WORK REQUIRED
Set down the full listing below word for word; pictures stay out of the copy.

*** Opening of INFORMATION SUPPLIED ***

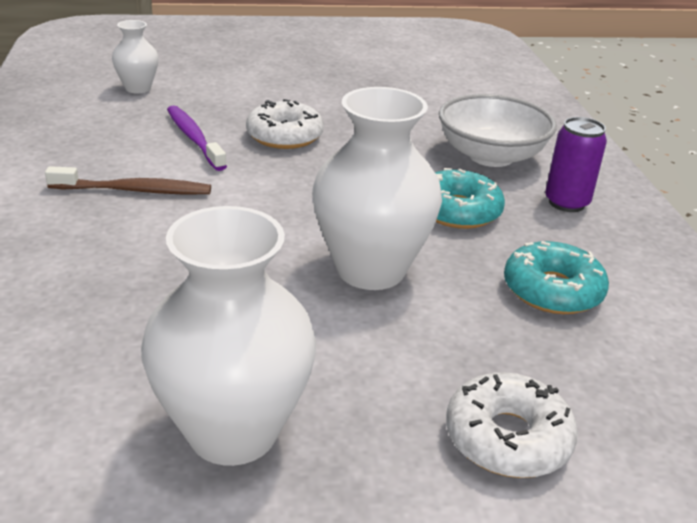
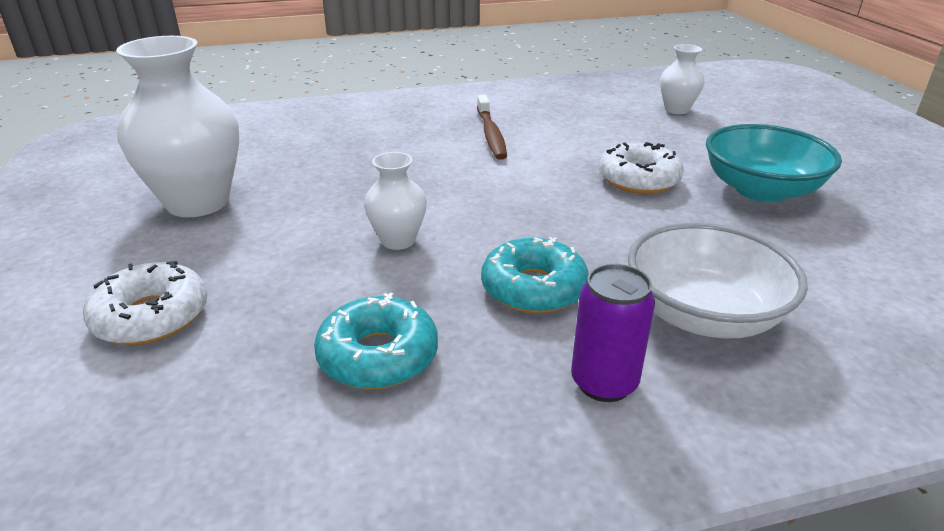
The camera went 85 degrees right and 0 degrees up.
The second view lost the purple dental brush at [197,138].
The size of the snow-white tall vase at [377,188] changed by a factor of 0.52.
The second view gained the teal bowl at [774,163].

*** Close of INFORMATION SUPPLIED ***

TASK RESPONSE
The camera went 85 degrees right and 0 degrees up.
The second view lost the purple dental brush at [197,138].
The size of the snow-white tall vase at [377,188] changed by a factor of 0.52.
The second view gained the teal bowl at [774,163].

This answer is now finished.